* _Data under study_:
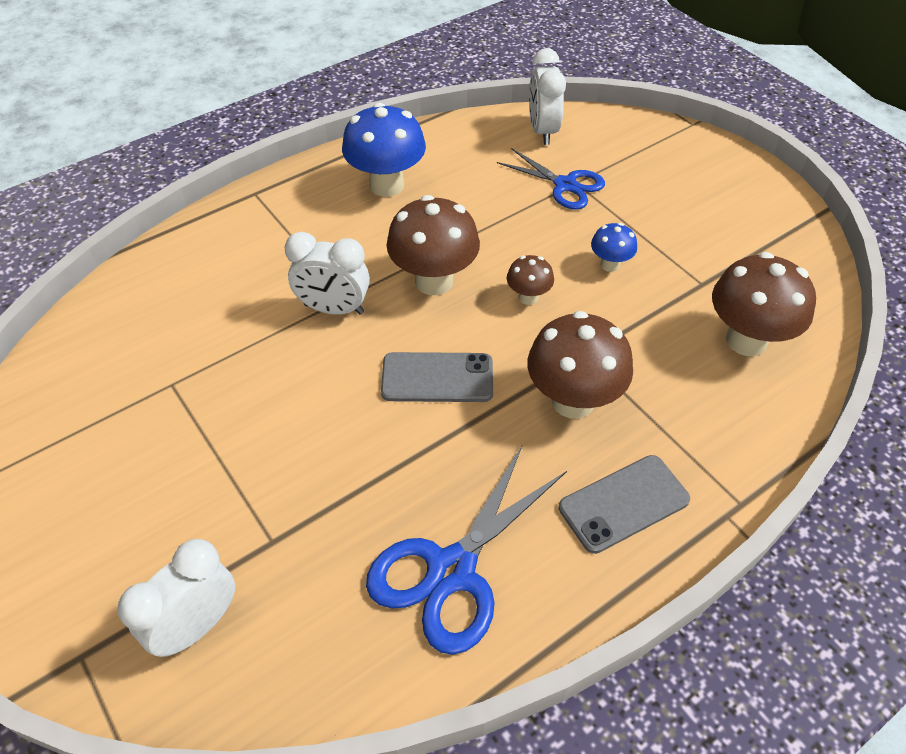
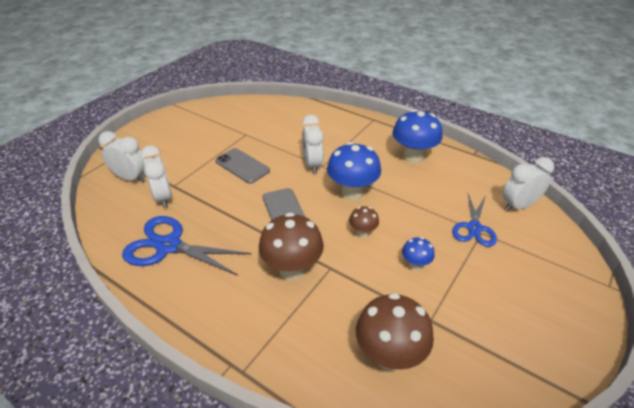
camera: 70 degrees right, 10 degrees down
(303, 565) = (163, 198): none -> white clock
(434, 281) = (352, 193): brown mushroom -> blue mushroom
(623, 503) = (226, 308): grey phone -> grey phone (242, 166)

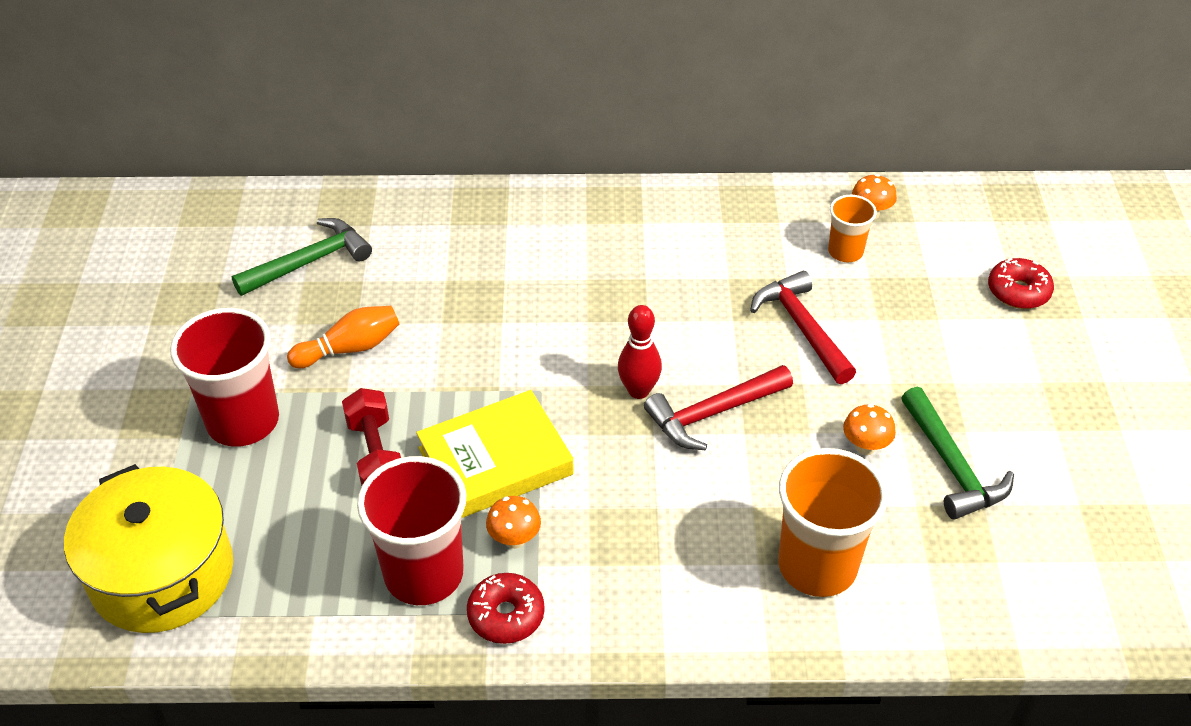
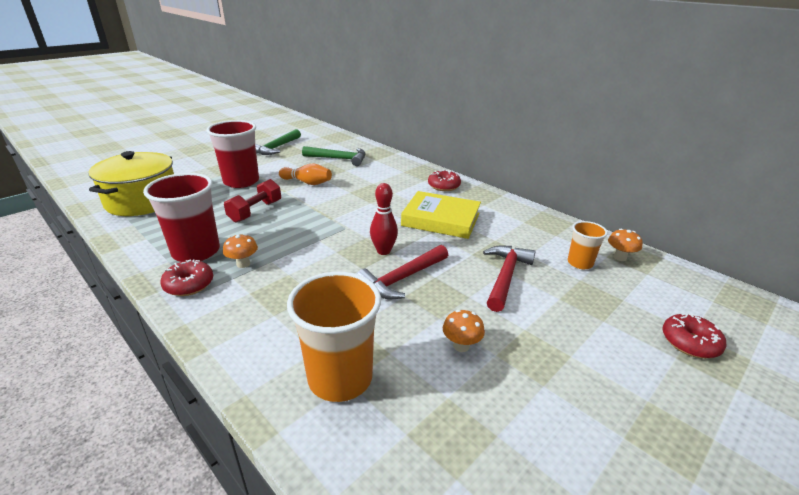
camera: 45 degrees right, 15 degrees down
(495, 461) = (287, 237): yellow book -> yellow book (441, 219)
(548, 218) = (444, 186): none -> red donut
(713, 413) = (402, 279): red hammer -> red hammer turned 60 degrees counterclockwise
(952, 466) = (505, 396): green hammer -> green hammer (276, 148)

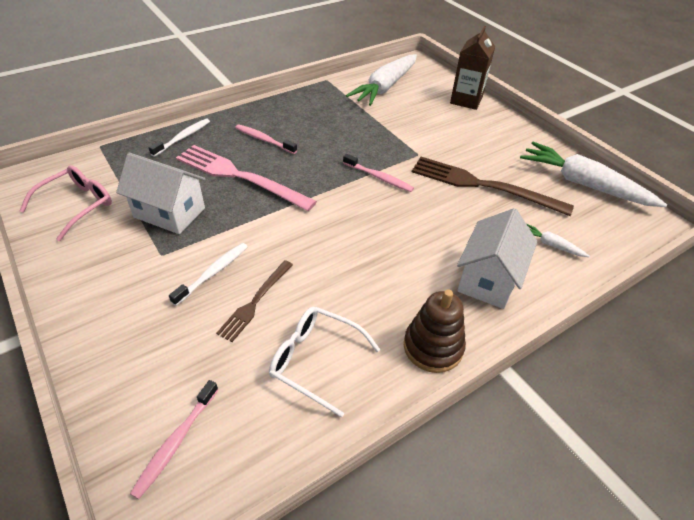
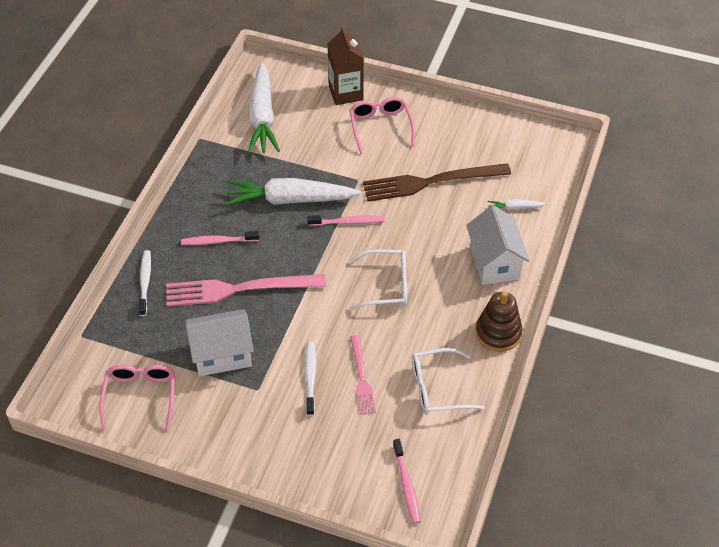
camera: 35 degrees left, 5 degrees up
(255, 302) = (361, 377): brown fork -> pink fork
(361, 239) = (386, 285): none -> white glasses
(474, 131) = (380, 127): none -> pink glasses
(583, 184) = (500, 136): white carrot -> white carrot (290, 200)

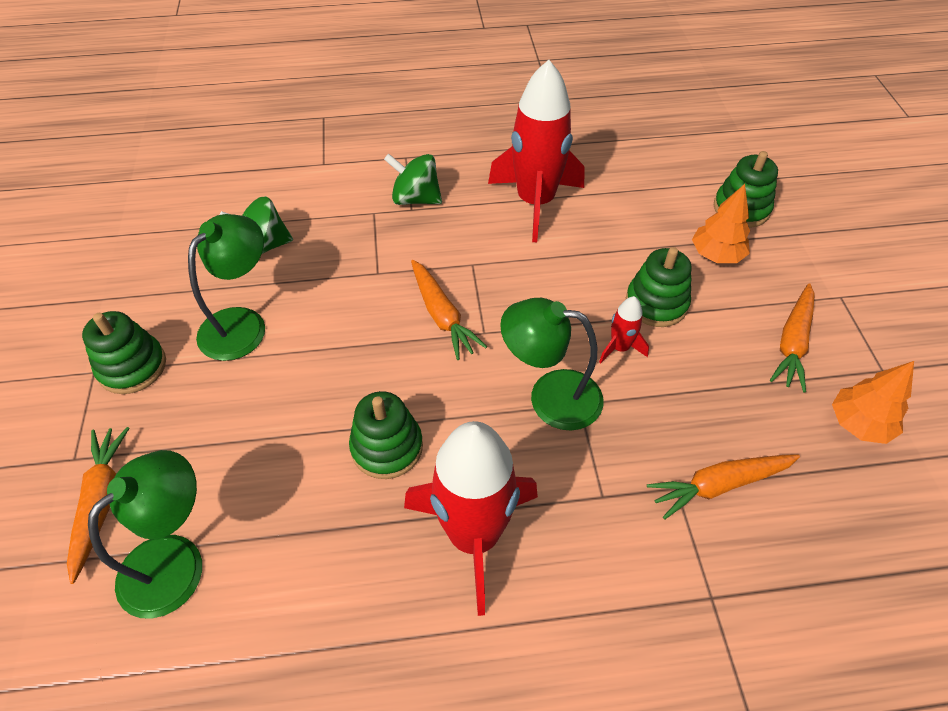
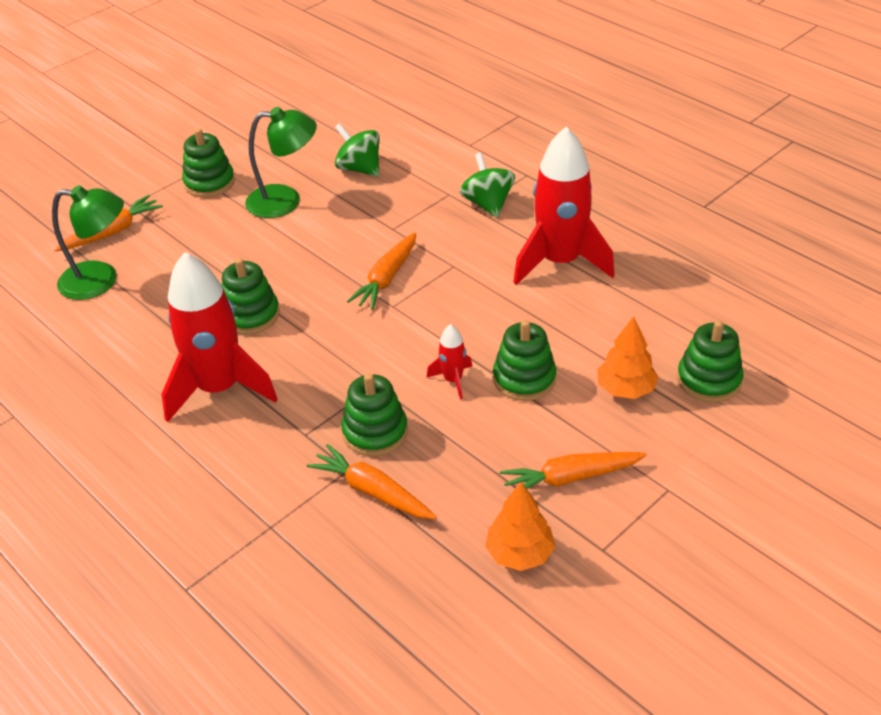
camera: 55 degrees right, 10 degrees down
(550, 396) = (367, 367): green lamp -> none
(642, 440) = (375, 432): none -> green stacking toy

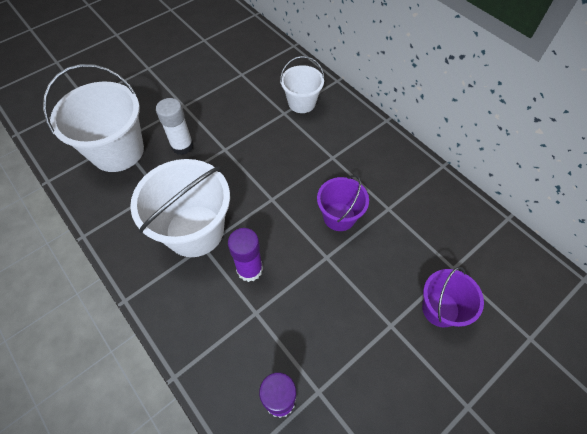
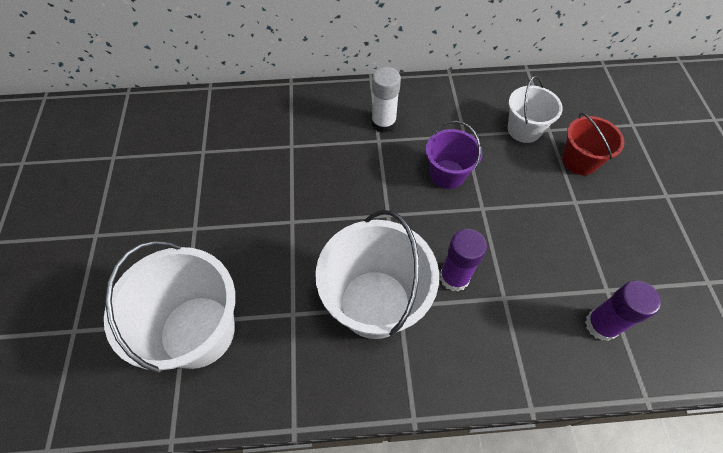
camera: 55 degrees left, 0 degrees up
(182, 146) = (251, 259): white glue stick -> white glue stick (383, 123)
(301, 103) = (292, 125): white bucket -> white bucket (524, 130)
(440, 309) = (579, 161): purple bucket -> red bucket

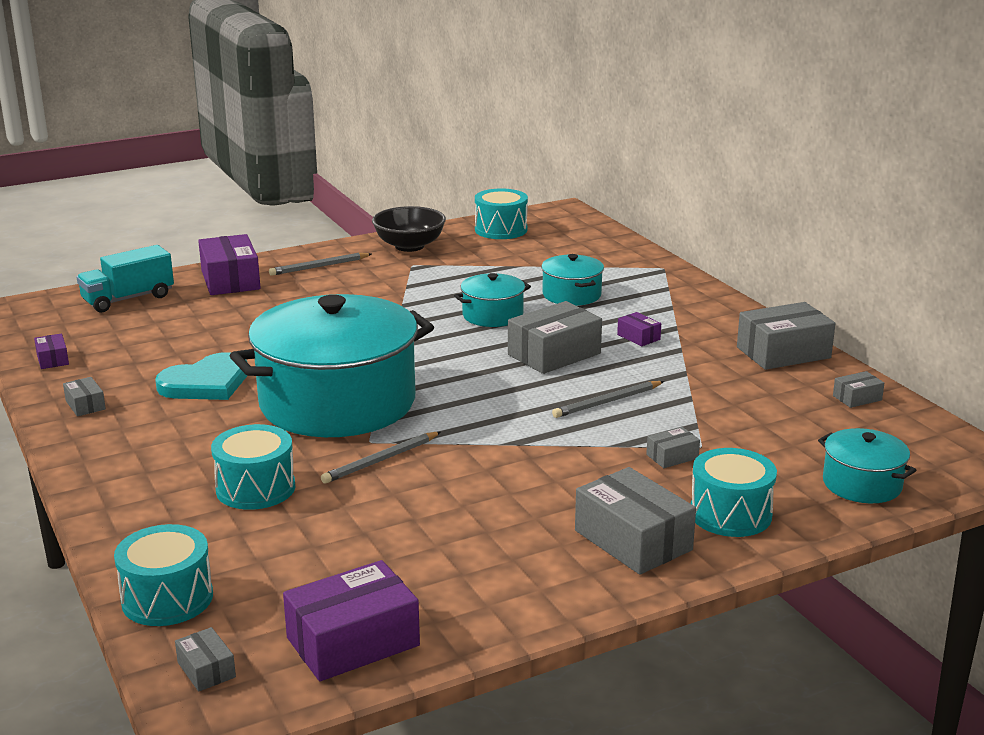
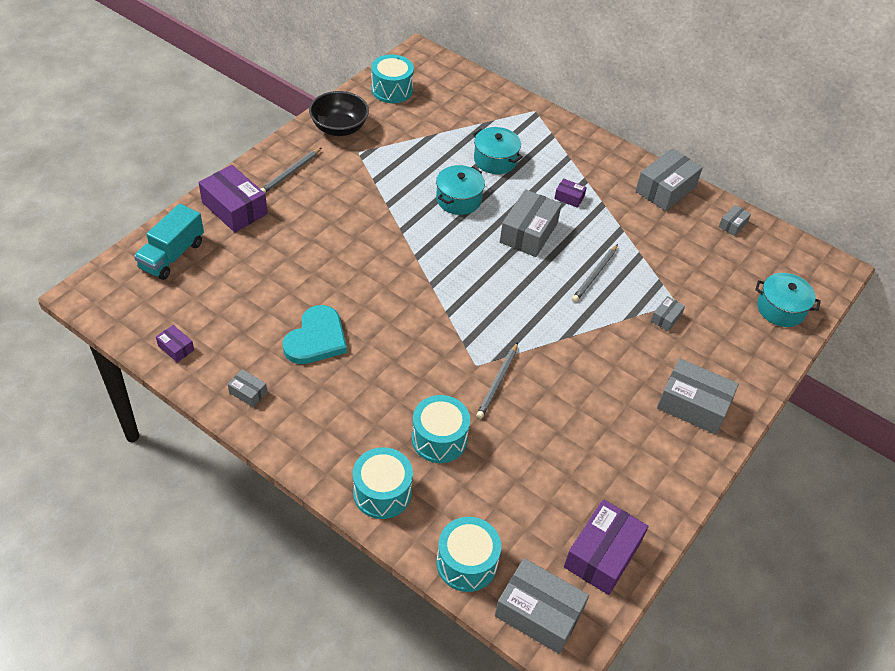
camera: 30 degrees left, 25 degrees up
(206, 670) = (538, 613): grey box -> grey box, size x2.08
(337, 402) = (425, 331): turquoise pot -> none
(730, 514) = (729, 362): turquoise drum -> turquoise drum (382, 492)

* _Required work_: Copy all lines of the listing above that contain the string "left".

* _Written solution_:
camera: 35 degrees left, 5 degrees up
camera: 55 degrees left, 0 degrees up
camera: 30 degrees left, 25 degrees up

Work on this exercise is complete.